_Description of the task_
Below is a block of data; give all of it again word for word.

Records from a data source:
....

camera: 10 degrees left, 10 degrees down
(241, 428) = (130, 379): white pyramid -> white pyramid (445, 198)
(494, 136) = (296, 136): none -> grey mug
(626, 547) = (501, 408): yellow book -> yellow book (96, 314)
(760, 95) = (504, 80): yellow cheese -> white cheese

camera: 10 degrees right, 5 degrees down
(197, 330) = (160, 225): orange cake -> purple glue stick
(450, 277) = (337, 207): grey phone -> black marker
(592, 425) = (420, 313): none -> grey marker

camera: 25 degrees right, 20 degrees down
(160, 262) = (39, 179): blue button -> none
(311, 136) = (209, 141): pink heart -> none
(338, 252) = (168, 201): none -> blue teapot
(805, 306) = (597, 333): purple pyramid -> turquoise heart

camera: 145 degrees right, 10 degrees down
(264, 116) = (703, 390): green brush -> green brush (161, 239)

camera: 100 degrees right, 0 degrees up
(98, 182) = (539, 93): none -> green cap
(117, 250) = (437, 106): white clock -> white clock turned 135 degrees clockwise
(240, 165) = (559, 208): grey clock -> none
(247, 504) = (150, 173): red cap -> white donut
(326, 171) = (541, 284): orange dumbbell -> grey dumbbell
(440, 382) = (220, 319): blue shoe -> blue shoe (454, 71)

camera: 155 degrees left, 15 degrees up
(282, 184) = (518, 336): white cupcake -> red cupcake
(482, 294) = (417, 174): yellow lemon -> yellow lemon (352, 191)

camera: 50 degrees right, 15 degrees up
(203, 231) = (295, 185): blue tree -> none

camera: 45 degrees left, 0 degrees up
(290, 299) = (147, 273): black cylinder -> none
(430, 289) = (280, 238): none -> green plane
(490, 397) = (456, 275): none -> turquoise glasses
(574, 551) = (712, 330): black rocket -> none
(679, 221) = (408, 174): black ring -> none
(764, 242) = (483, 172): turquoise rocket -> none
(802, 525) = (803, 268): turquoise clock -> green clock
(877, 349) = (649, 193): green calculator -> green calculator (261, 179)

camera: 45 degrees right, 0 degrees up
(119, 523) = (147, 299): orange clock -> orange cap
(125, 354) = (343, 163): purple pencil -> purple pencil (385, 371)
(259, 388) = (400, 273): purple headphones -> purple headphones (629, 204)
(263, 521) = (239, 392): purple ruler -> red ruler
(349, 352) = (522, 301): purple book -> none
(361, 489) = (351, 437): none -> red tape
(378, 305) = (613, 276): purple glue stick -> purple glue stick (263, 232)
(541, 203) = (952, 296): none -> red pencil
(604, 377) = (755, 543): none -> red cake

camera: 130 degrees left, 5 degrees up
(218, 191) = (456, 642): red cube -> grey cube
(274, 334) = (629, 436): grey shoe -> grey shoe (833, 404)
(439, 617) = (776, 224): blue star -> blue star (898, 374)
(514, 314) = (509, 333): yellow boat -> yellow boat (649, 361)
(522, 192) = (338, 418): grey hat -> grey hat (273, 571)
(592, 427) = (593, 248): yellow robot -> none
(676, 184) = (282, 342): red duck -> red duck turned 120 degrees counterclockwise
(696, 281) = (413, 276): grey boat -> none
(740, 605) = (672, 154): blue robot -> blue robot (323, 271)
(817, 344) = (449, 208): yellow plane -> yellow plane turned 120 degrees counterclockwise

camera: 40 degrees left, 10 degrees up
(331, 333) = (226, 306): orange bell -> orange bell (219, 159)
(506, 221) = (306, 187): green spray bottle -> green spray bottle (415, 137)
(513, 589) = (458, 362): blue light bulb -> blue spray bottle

....

_Written answer_
camera: 10 degrees left, 10 degrees down
(241, 428) = (130, 379): white pyramid -> white pyramid (445, 198)
(494, 136) = (296, 136): none -> grey mug
(626, 547) = (501, 408): yellow book -> yellow book (96, 314)
(760, 95) = (504, 80): yellow cheese -> white cheese

camera: 10 degrees right, 5 degrees down
(197, 330) = (160, 225): orange cake -> purple glue stick
(450, 277) = (337, 207): grey phone -> black marker
(592, 425) = (420, 313): none -> grey marker

camera: 25 degrees right, 20 degrees down
(160, 262) = (39, 179): blue button -> none
(311, 136) = (209, 141): pink heart -> none
(338, 252) = (168, 201): none -> blue teapot
(805, 306) = (597, 333): purple pyramid -> turquoise heart

camera: 145 degrees right, 10 degrees down
(264, 116) = (703, 390): green brush -> green brush (161, 239)

camera: 100 degrees right, 0 degrees up
(98, 182) = (539, 93): none -> green cap
(117, 250) = (437, 106): white clock -> white clock turned 135 degrees clockwise
(240, 165) = (559, 208): grey clock -> none
(247, 504) = (150, 173): red cap -> white donut
(326, 171) = (541, 284): orange dumbbell -> grey dumbbell
(440, 382) = (220, 319): blue shoe -> blue shoe (454, 71)

camera: 155 degrees left, 15 degrees up
(282, 184) = (518, 336): white cupcake -> red cupcake
(482, 294) = (417, 174): yellow lemon -> yellow lemon (352, 191)

camera: 50 degrees right, 15 degrees up
(203, 231) = (295, 185): blue tree -> none

camera: 45 degrees left, 0 degrees up
(290, 299) = (147, 273): black cylinder -> none
(430, 289) = (280, 238): none -> green plane
(490, 397) = (456, 275): none -> turquoise glasses
(574, 551) = (712, 330): black rocket -> none
(679, 221) = (408, 174): black ring -> none
(764, 242) = (483, 172): turquoise rocket -> none
(802, 525) = (803, 268): turquoise clock -> green clock
(877, 349) = (649, 193): green calculator -> green calculator (261, 179)

camera: 45 degrees right, 0 degrees up
(119, 523) = (147, 299): orange clock -> orange cap
(125, 354) = (343, 163): purple pencil -> purple pencil (385, 371)
(259, 388) = (400, 273): purple headphones -> purple headphones (629, 204)
(263, 521) = (239, 392): purple ruler -> red ruler
(349, 352) = (522, 301): purple book -> none
(361, 489) = (351, 437): none -> red tape
(378, 305) = (613, 276): purple glue stick -> purple glue stick (263, 232)
(541, 203) = (952, 296): none -> red pencil
(604, 377) = (755, 543): none -> red cake

camera: 130 degrees left, 5 degrees up
(218, 191) = (456, 642): red cube -> grey cube
(274, 334) = (629, 436): grey shoe -> grey shoe (833, 404)
(439, 617) = (776, 224): blue star -> blue star (898, 374)
(514, 314) = (509, 333): yellow boat -> yellow boat (649, 361)
(522, 192) = (338, 418): grey hat -> grey hat (273, 571)
(592, 427) = (593, 248): yellow robot -> none
(676, 184) = (282, 342): red duck -> red duck turned 120 degrees counterclockwise
(696, 281) = (413, 276): grey boat -> none
(740, 605) = (672, 154): blue robot -> blue robot (323, 271)
(817, 344) = (449, 208): yellow plane -> yellow plane turned 120 degrees counterclockwise

camera: 40 degrees left, 10 degrees up
(331, 333) = (226, 306): orange bell -> orange bell (219, 159)
(506, 221) = (306, 187): green spray bottle -> green spray bottle (415, 137)
(513, 589) = (458, 362): blue light bulb -> blue spray bottle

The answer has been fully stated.